> _Task instructions_
Please return the lines of the data that contain "brown".

> _Given records_
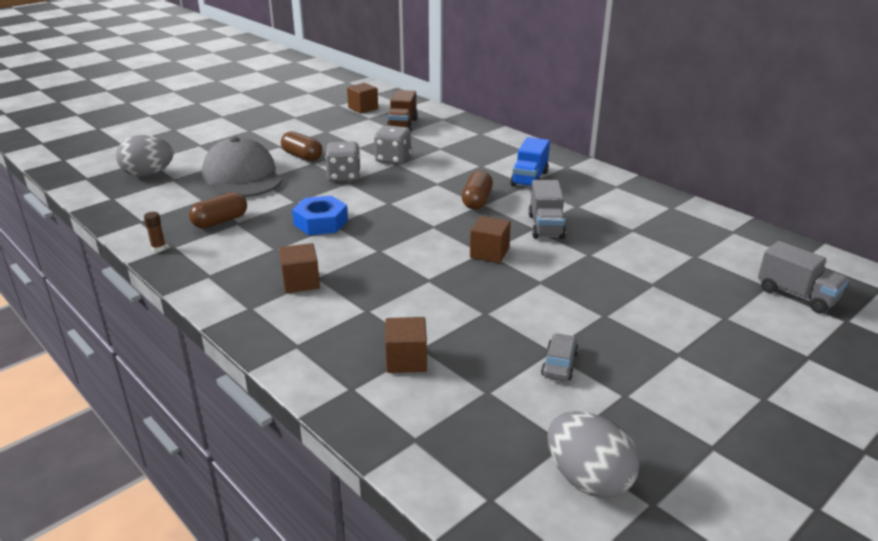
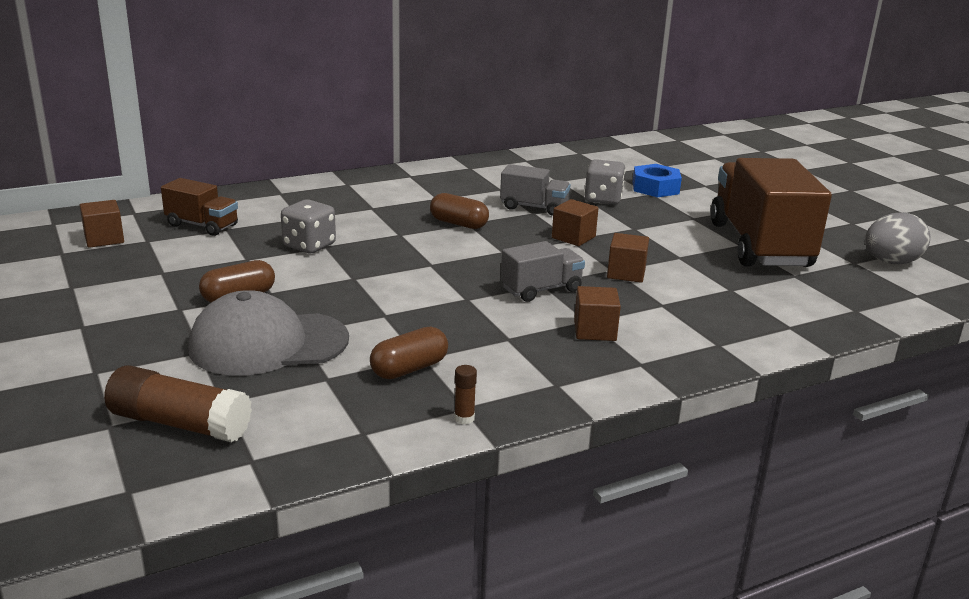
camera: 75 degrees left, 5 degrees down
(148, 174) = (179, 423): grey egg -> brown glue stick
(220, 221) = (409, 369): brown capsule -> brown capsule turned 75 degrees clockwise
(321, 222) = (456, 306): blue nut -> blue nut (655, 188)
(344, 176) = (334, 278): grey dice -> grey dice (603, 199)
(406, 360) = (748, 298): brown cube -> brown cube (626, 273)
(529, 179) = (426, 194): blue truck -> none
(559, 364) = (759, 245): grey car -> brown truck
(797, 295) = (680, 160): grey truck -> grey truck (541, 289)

> _Task answer_
(148, 174) = (179, 423): grey egg -> brown glue stick
(220, 221) = (409, 369): brown capsule -> brown capsule turned 75 degrees clockwise
(406, 360) = (748, 298): brown cube -> brown cube (626, 273)
(559, 364) = (759, 245): grey car -> brown truck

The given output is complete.